WHAT IS NEEDED
Reproduce exactly the line with "(272, 327) = (163, 144): none" and the lines after it. Stop at the last line of the data and include nothing else.

INPUT RECORDS
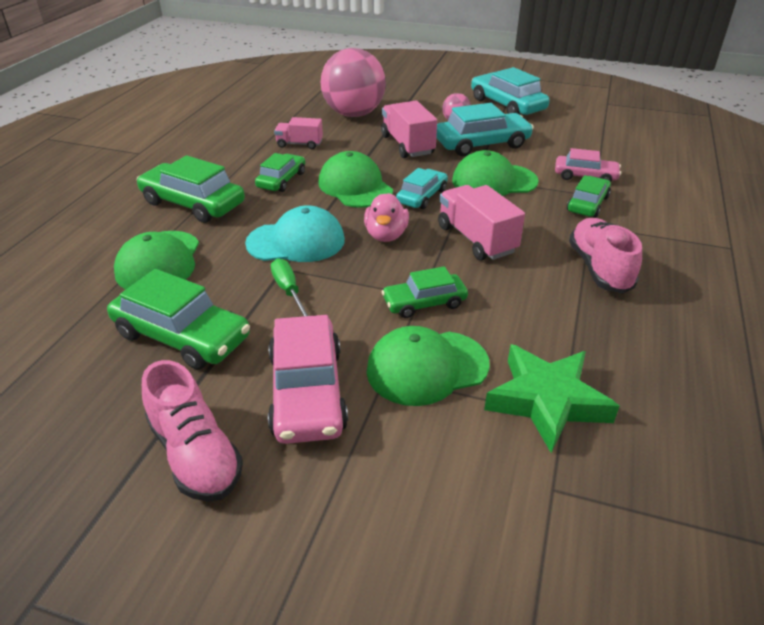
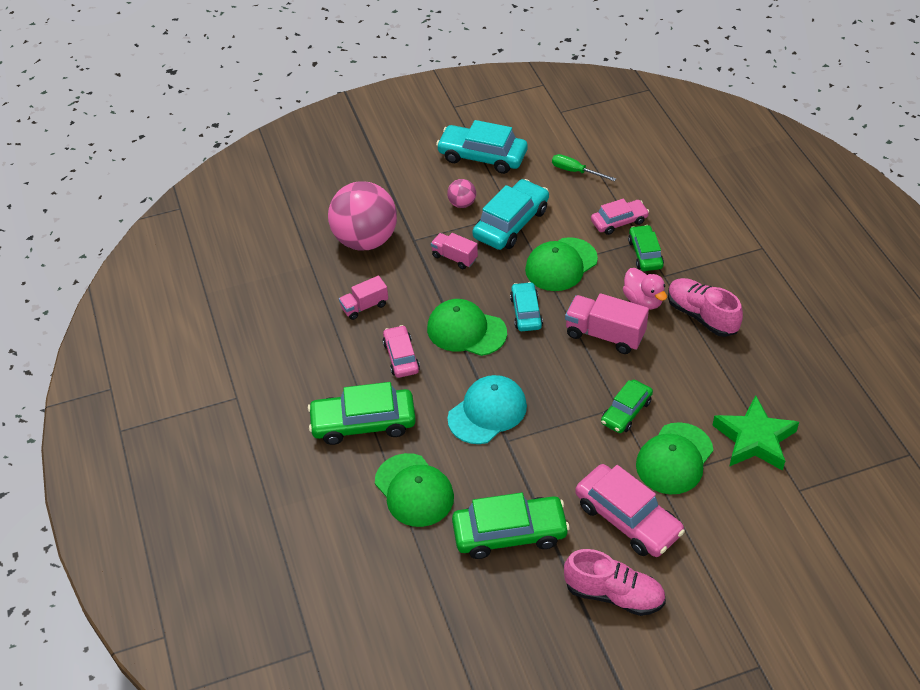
camera: 35 degrees left, 10 degrees up
(281, 180) = (401, 357): green car -> pink car
(289, 291) = (533, 457): green screwdriver -> green screwdriver (575, 171)
(386, 235) = (542, 367): pink duck -> pink duck (643, 300)
(407, 145) = (454, 257): pink truck -> pink truck, size x0.62

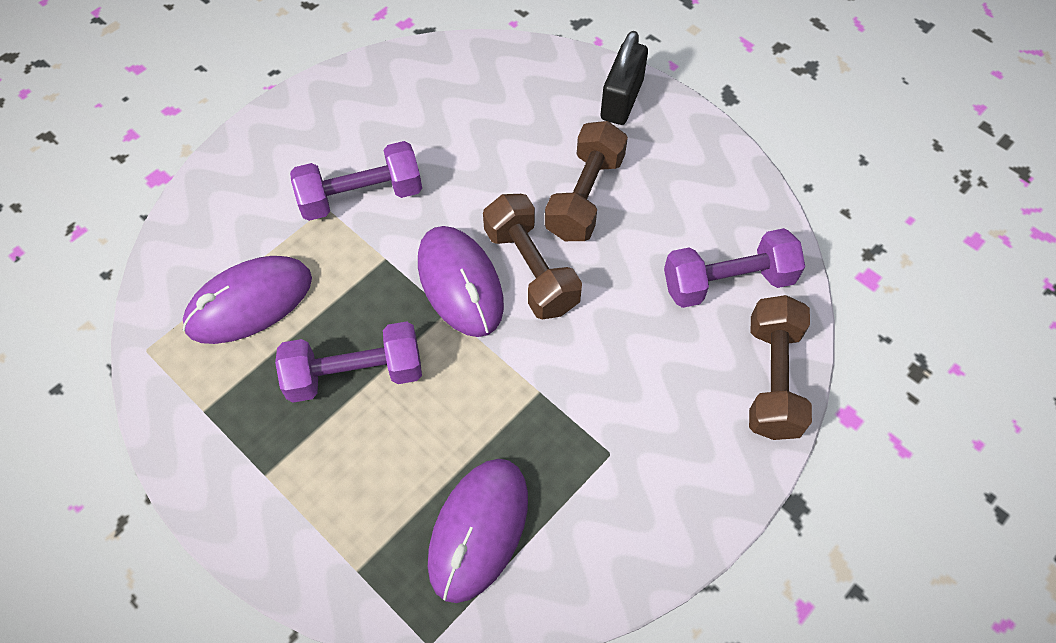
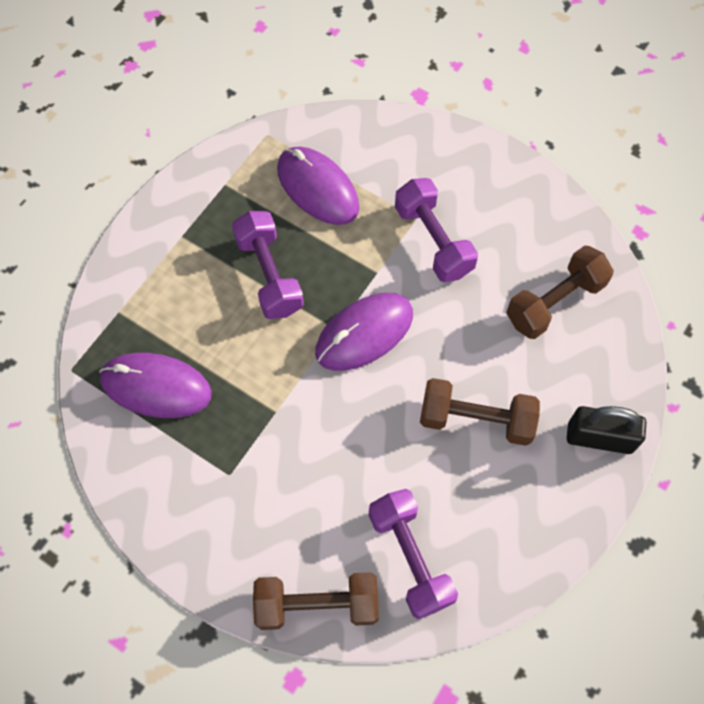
camera: 80 degrees right, 5 degrees up
(531, 269) = (389, 386): brown dumbbell -> brown dumbbell (555, 302)

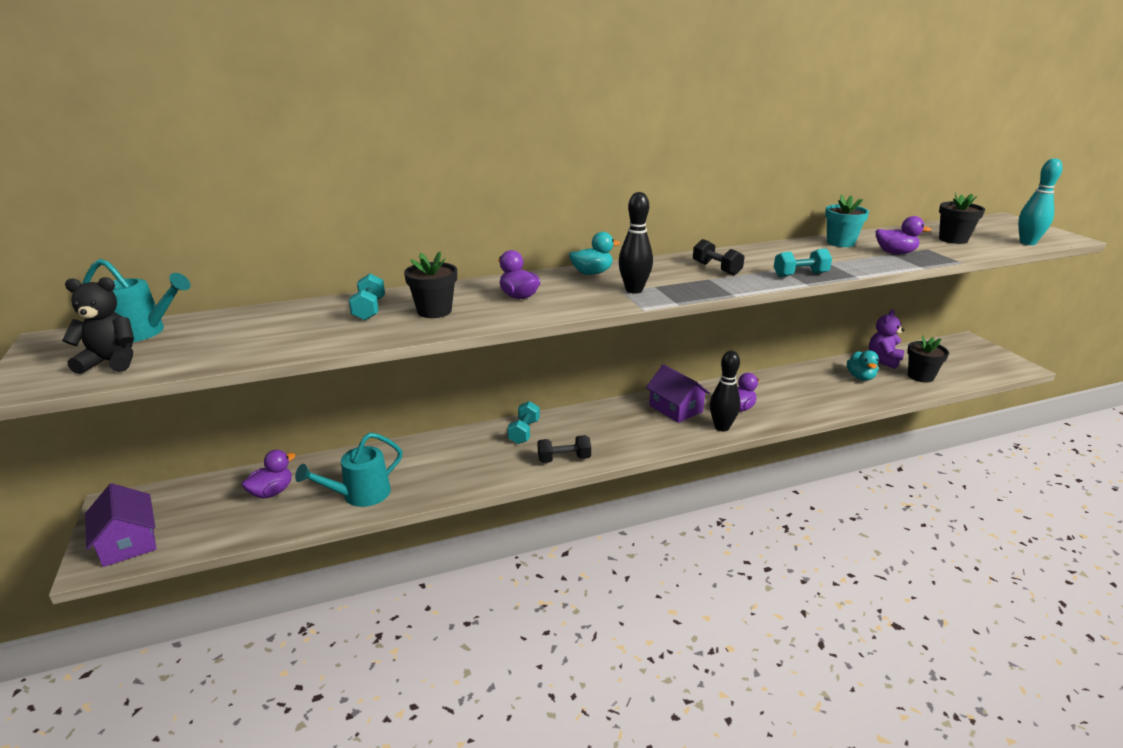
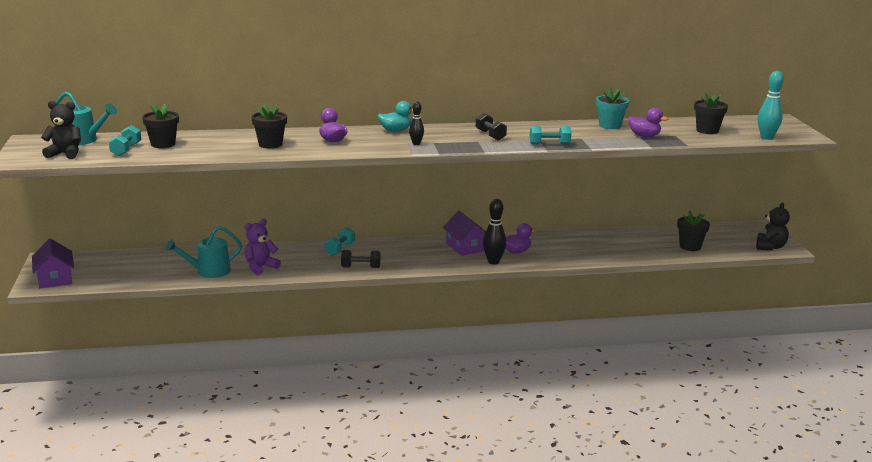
camera: 10 degrees right, 5 degrees down
(272, 327) = (163, 144): none -> black flower pot
(272, 492) = (150, 264): purple duck -> none
(369, 309) = (228, 140): turquoise dumbbell -> turquoise dumbbell (126, 150)
(634, 290) = (416, 143): black bowling pin -> black bowling pin, size x0.61
(860, 377) = (637, 242): turquoise duck -> none
(883, 360) = (669, 233): purple teddy bear -> purple teddy bear (260, 267)
(1001, 367) = (770, 247): none -> black teddy bear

ANSWER FOR THE TASK
(272, 327) = (163, 144): none -> black flower pot
(272, 492) = (150, 264): purple duck -> none
(369, 309) = (228, 140): turquoise dumbbell -> turquoise dumbbell (126, 150)
(634, 290) = (416, 143): black bowling pin -> black bowling pin, size x0.61
(860, 377) = (637, 242): turquoise duck -> none
(883, 360) = (669, 233): purple teddy bear -> purple teddy bear (260, 267)
(1001, 367) = (770, 247): none -> black teddy bear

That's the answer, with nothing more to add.